[Data to examine Boundary: Start]
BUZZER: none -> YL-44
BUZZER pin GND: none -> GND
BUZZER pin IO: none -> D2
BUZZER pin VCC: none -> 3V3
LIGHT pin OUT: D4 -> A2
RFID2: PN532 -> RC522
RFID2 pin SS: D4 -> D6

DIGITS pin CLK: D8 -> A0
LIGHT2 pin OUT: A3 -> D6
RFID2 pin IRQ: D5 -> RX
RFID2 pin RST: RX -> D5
[Data to examine Boundary: End]
[Data to examine Boundary: Start]
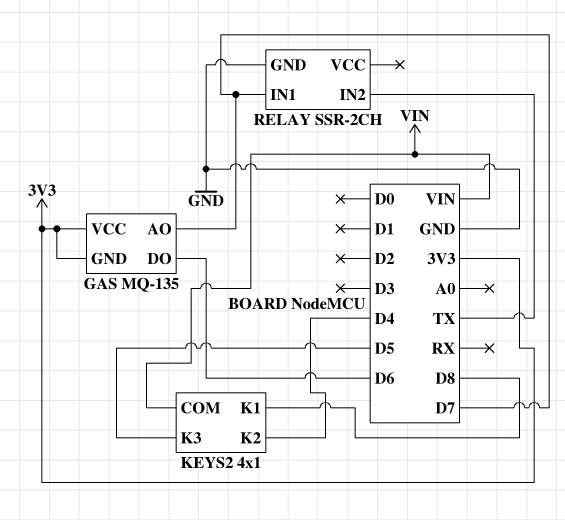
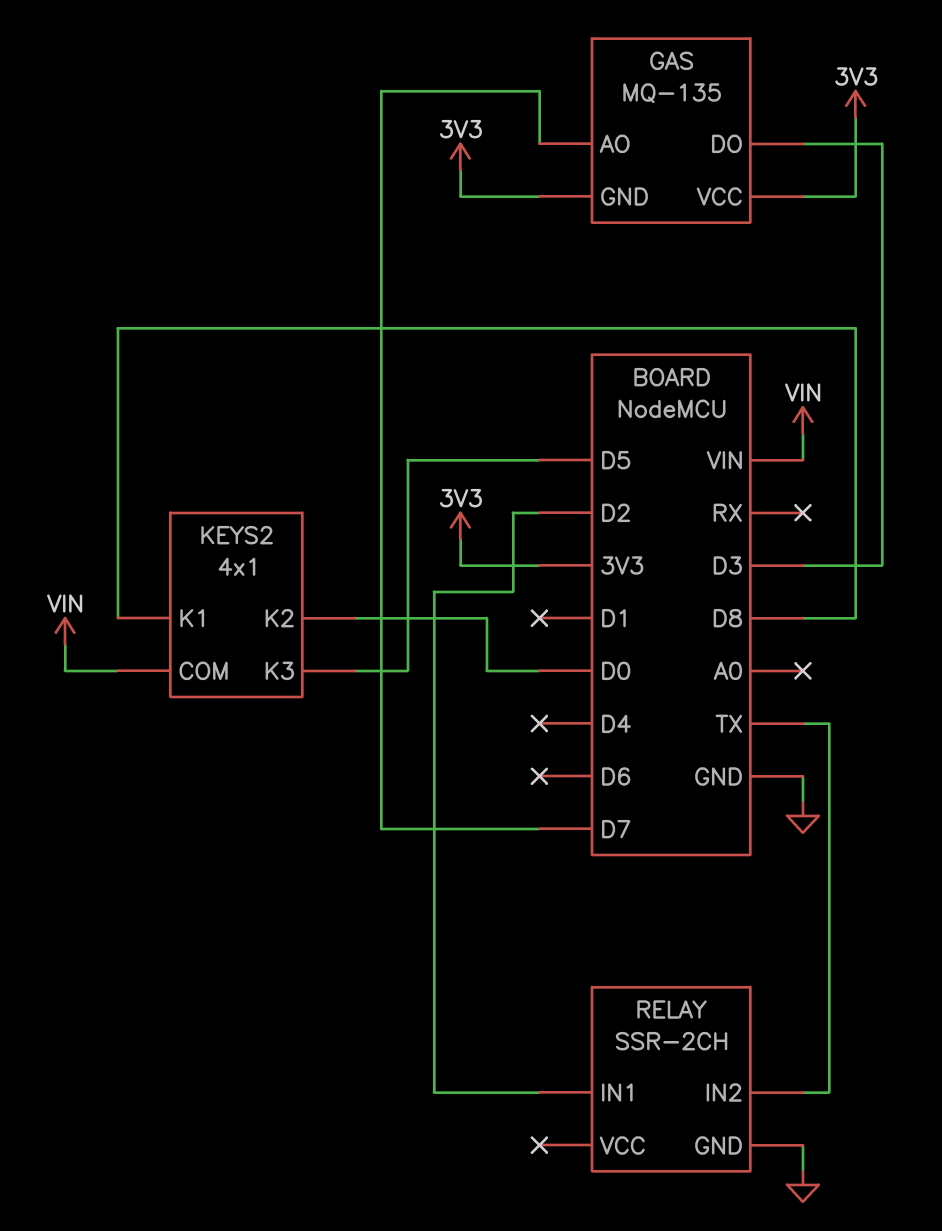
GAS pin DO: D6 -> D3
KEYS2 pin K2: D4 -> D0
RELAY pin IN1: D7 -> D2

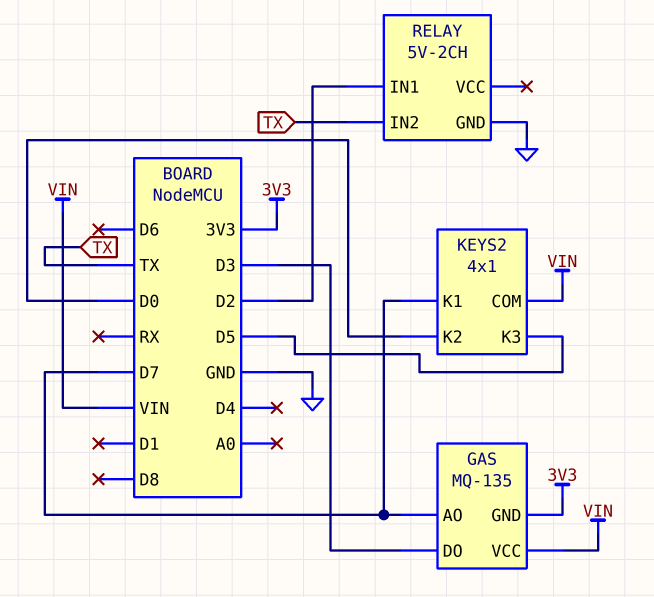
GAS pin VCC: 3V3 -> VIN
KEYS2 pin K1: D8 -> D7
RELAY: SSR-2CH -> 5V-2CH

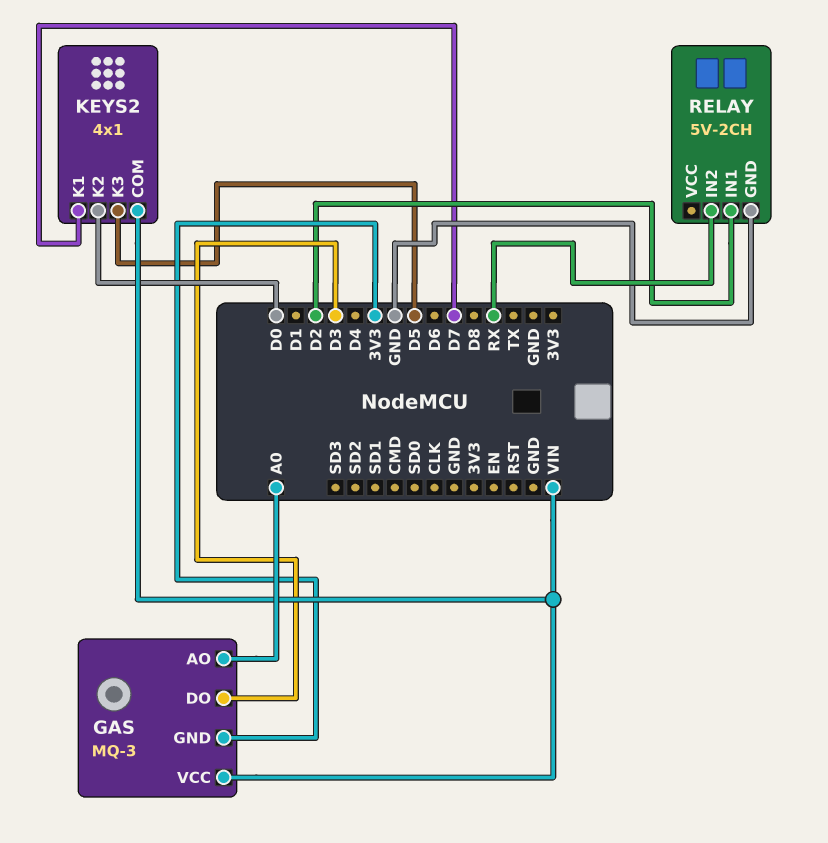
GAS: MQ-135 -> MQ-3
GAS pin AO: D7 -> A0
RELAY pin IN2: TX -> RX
[Data to examine Boundary: End]
[Data to examine Boundary: Start]
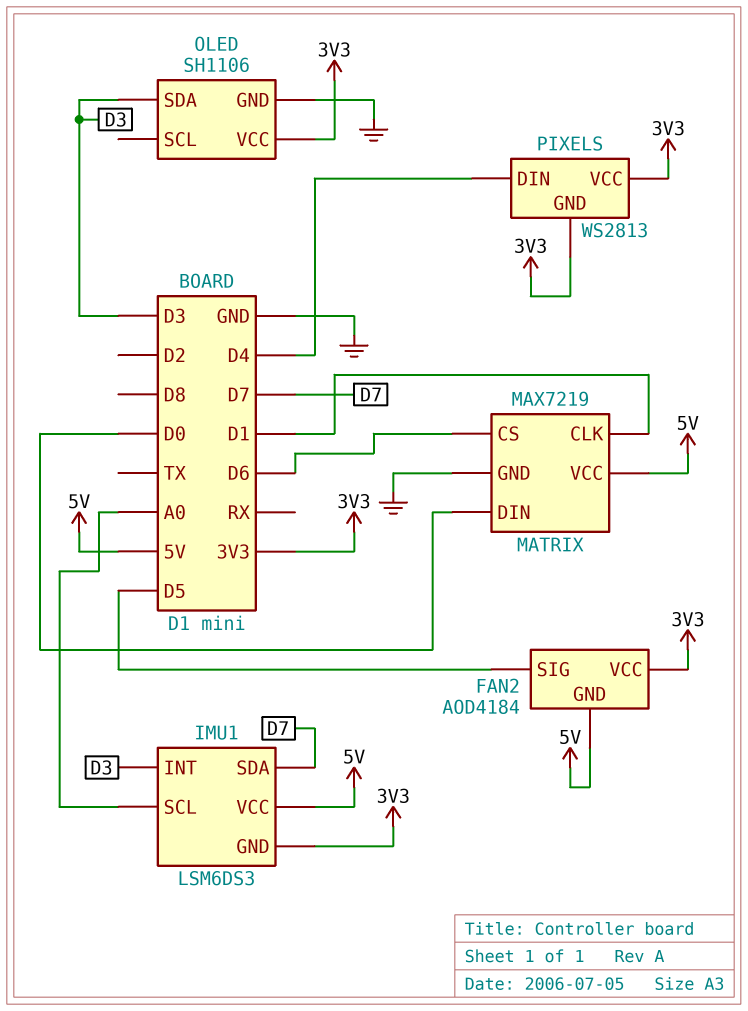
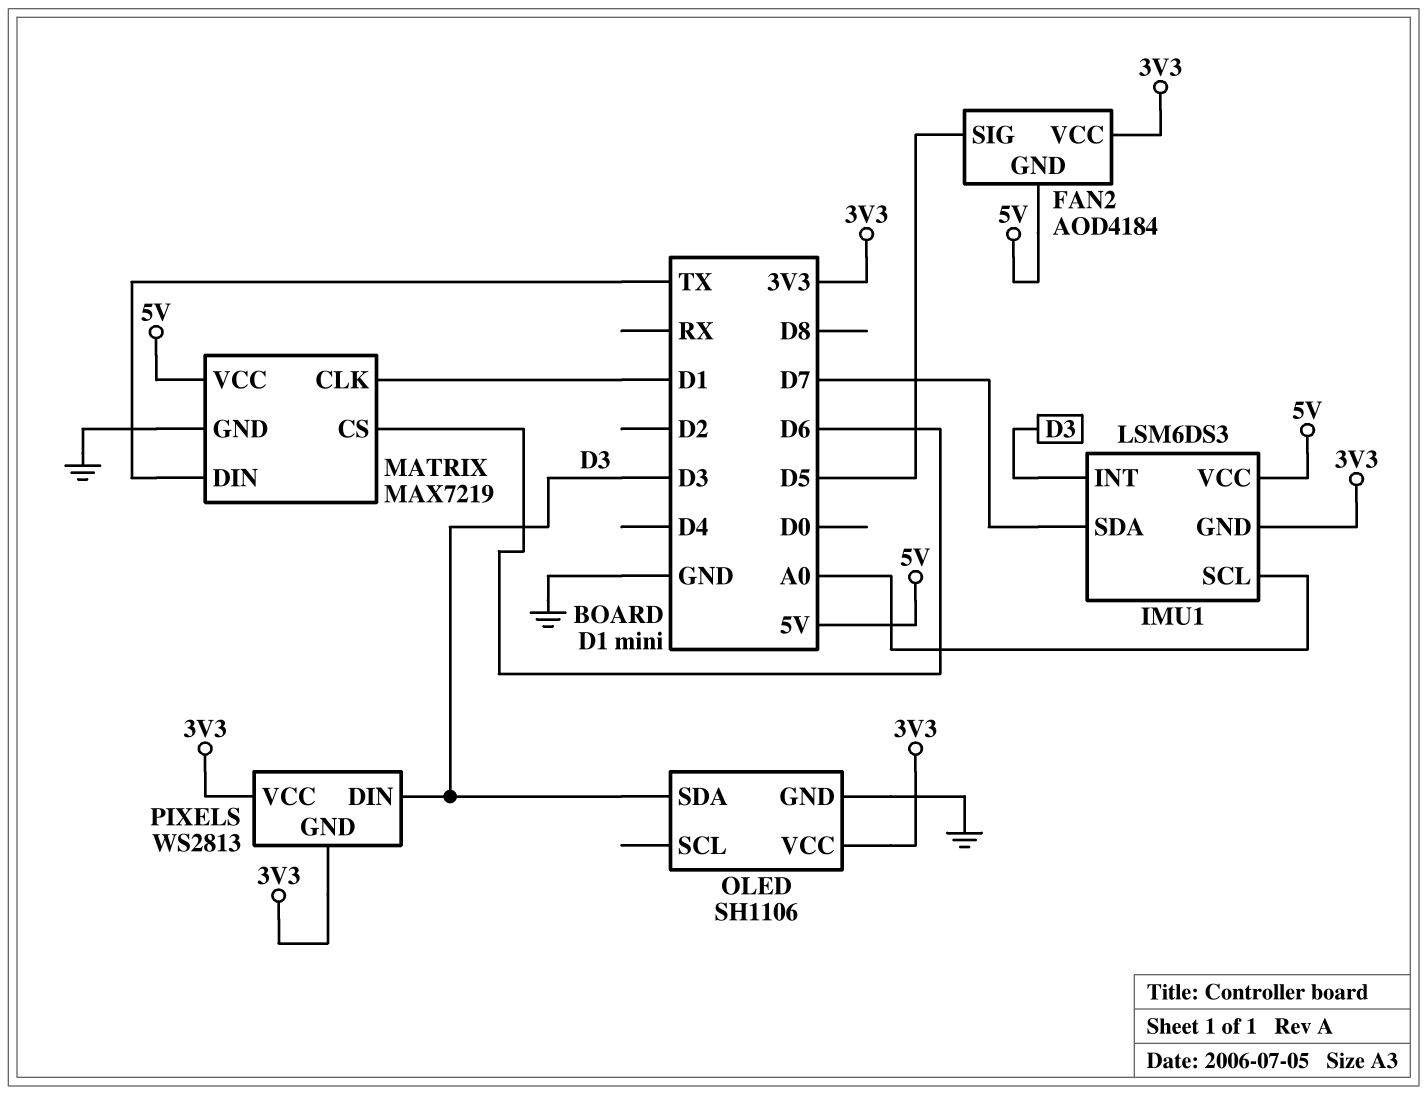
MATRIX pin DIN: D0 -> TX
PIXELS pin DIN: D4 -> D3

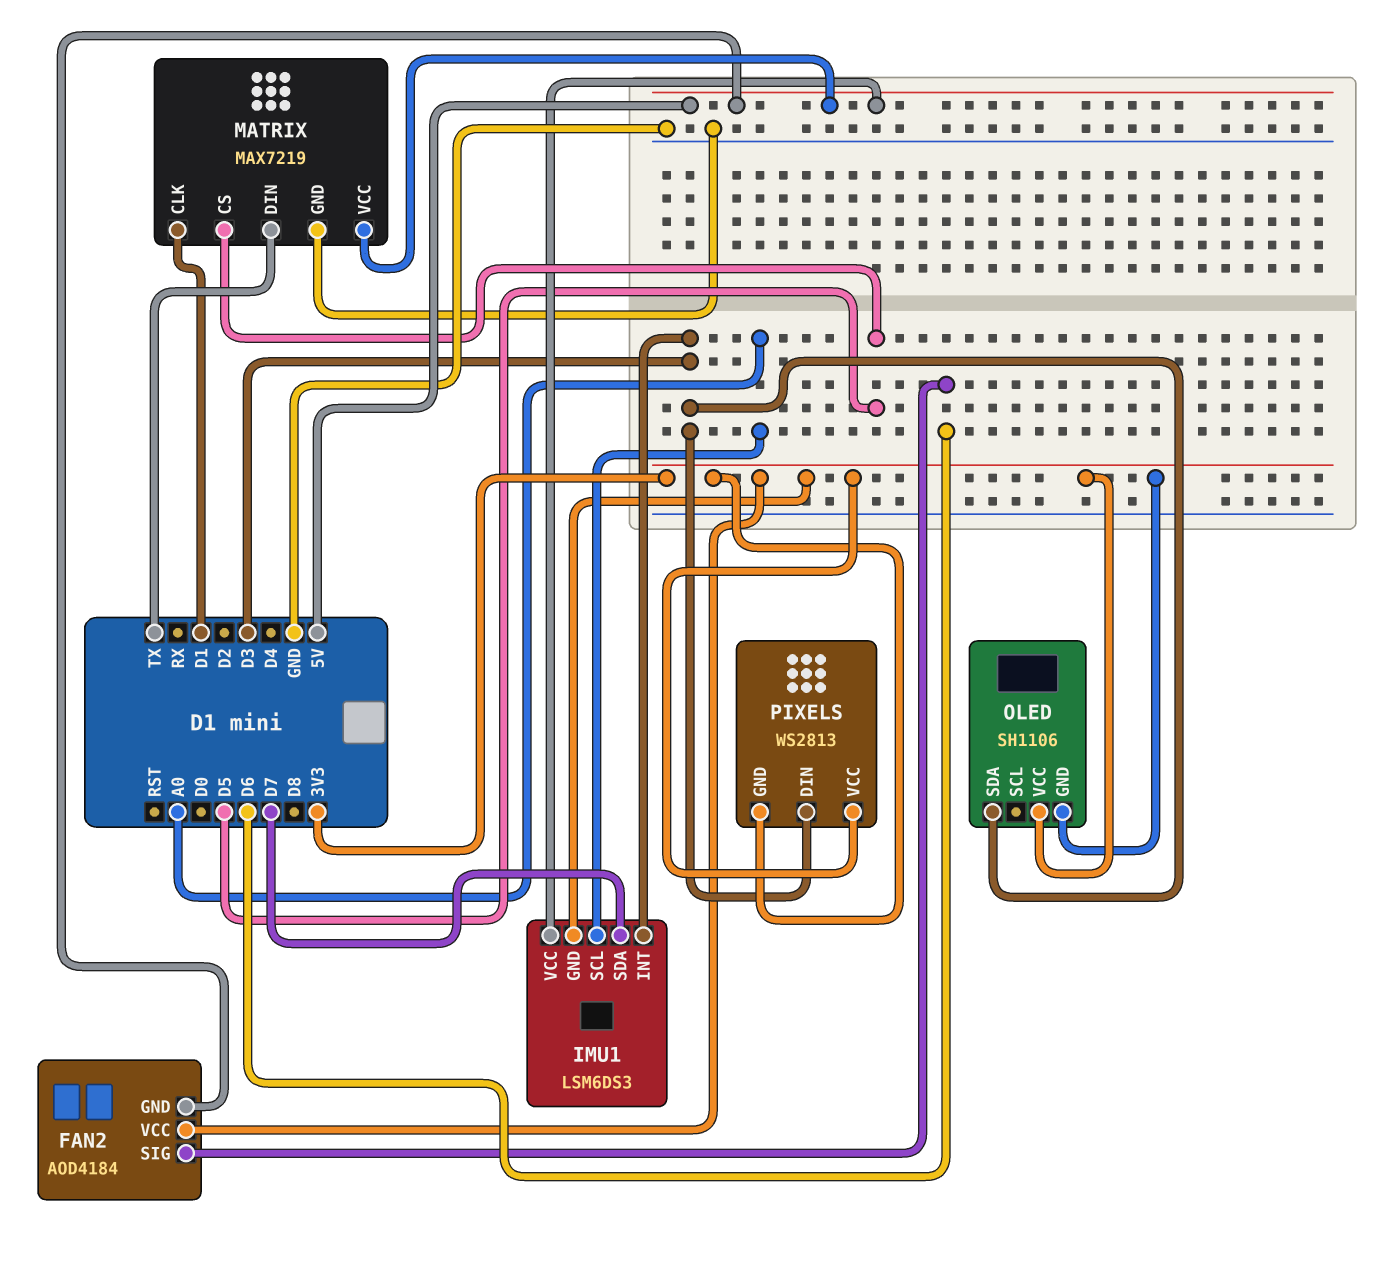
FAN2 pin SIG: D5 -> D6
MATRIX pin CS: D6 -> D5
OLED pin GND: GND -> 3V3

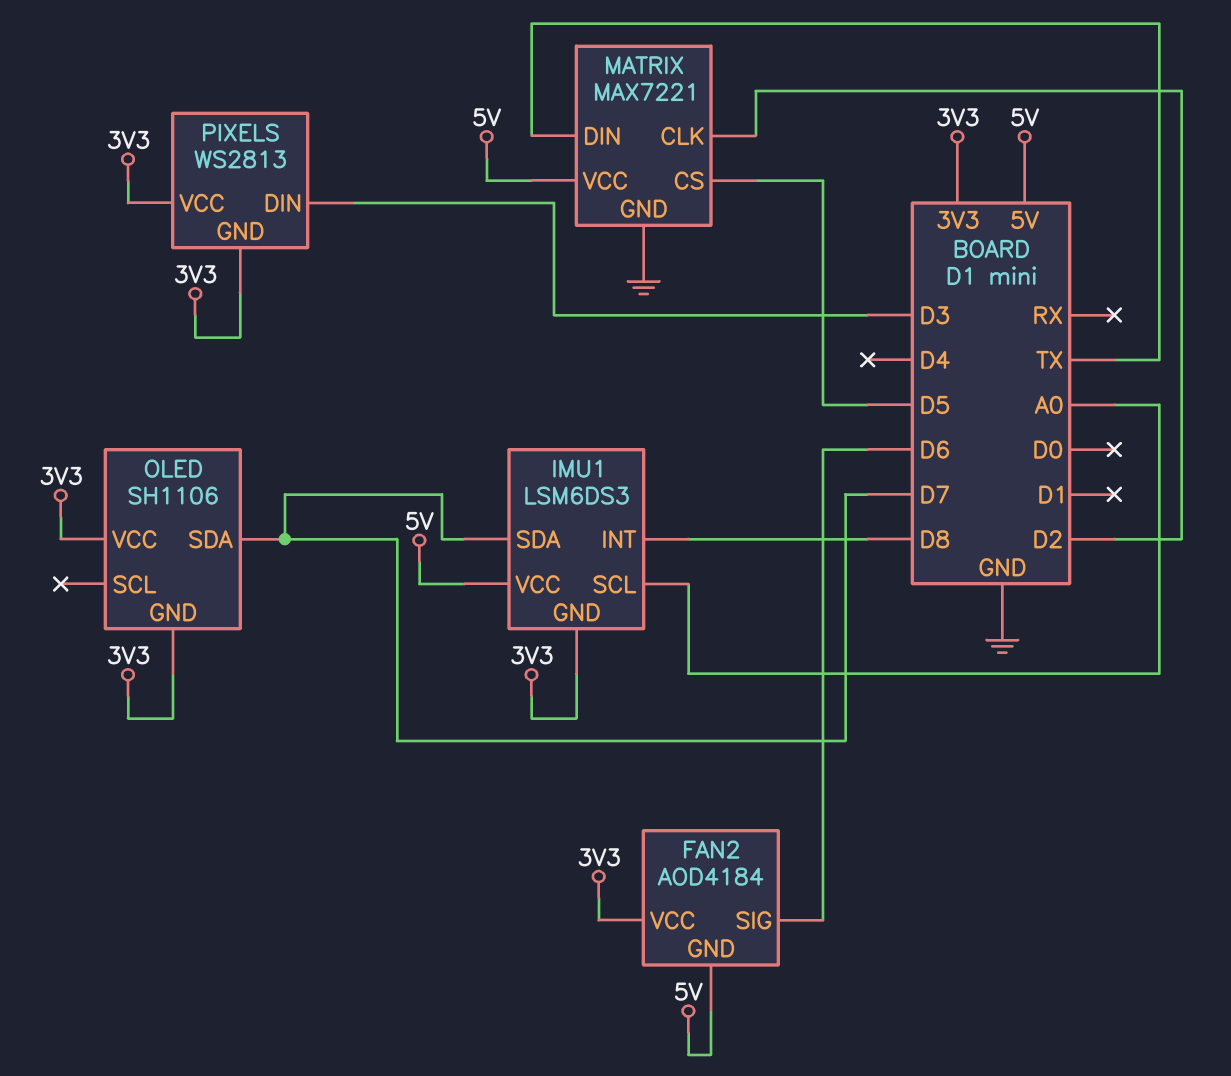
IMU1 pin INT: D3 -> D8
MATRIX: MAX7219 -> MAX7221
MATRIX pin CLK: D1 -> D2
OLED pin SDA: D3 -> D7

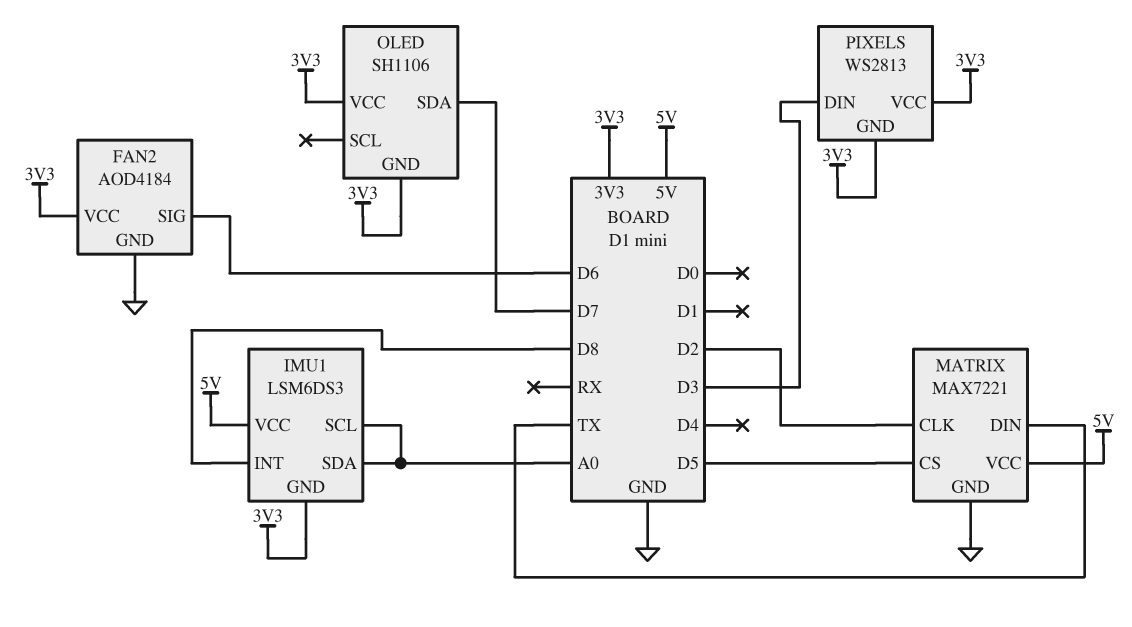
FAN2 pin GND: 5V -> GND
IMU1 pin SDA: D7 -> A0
[Data to examine Boundary: End]
▸ Work to complete: Write back word for word every line in the entries above from the one with "MATRIX pin CLK: D1 -> D2" to the one with "IMU1 pin SDA: D7 -> A0", ends included, and none of the pictures.

▸ Answer to this exercise:
MATRIX pin CLK: D1 -> D2
OLED pin SDA: D3 -> D7

FAN2 pin GND: 5V -> GND
IMU1 pin SDA: D7 -> A0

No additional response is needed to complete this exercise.